[Given data — start]

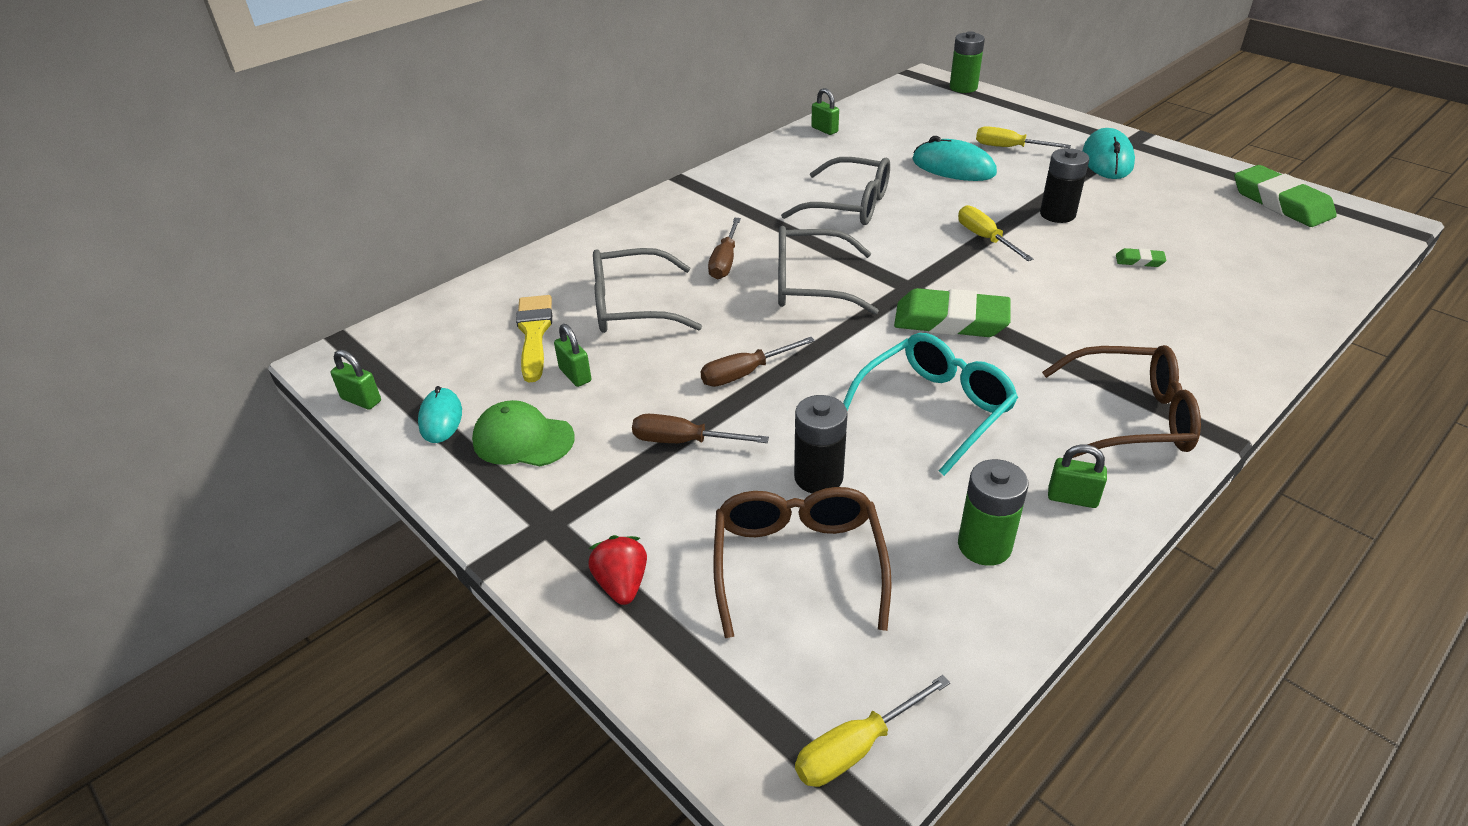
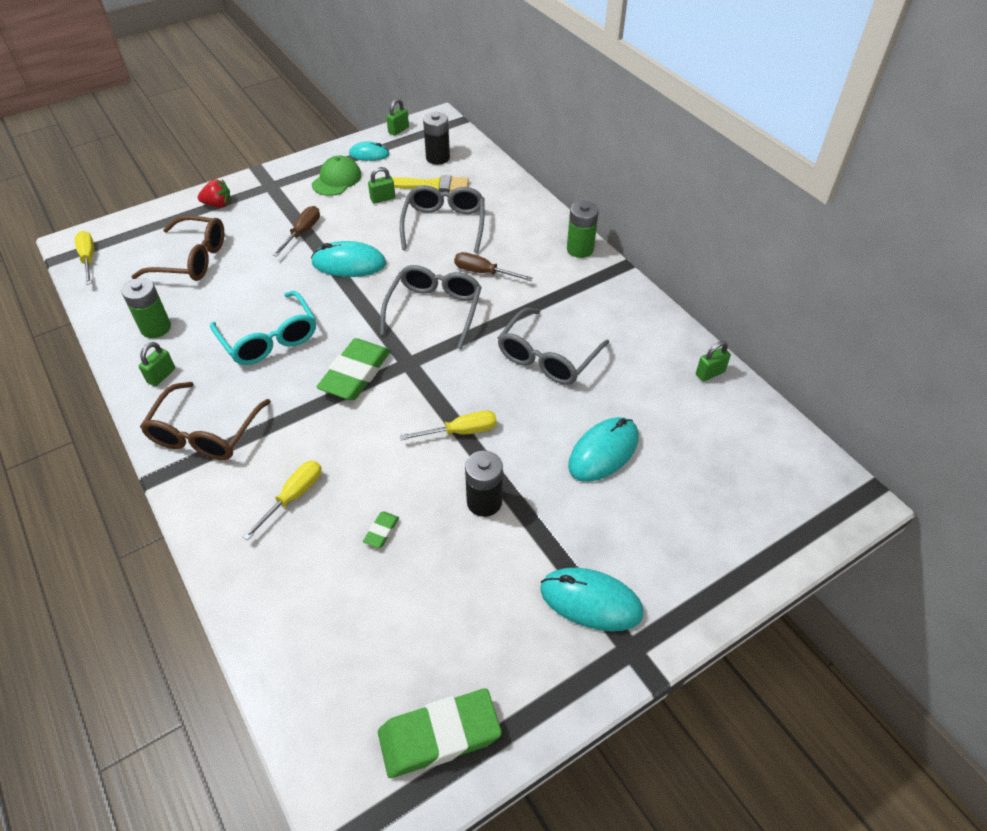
camera: 100 degrees right, 10 degrees up
(745, 373) = (349, 263): brown screwdriver -> turquoise mouse
(818, 477) = (244, 277): black battery -> black battery (438, 158)
(963, 87) = (821, 530): green battery -> green battery (580, 249)
(1009, 148) = (639, 516): yellow screwdriver -> yellow screwdriver (293, 496)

[Given data — finish]

### Problem requirements:
Could you print the lines of the records above from the one containing "(818, 477) = (244, 277): black" through the last, exactly and with no additions?

### Answer to the problem:
(818, 477) = (244, 277): black battery -> black battery (438, 158)
(963, 87) = (821, 530): green battery -> green battery (580, 249)
(1009, 148) = (639, 516): yellow screwdriver -> yellow screwdriver (293, 496)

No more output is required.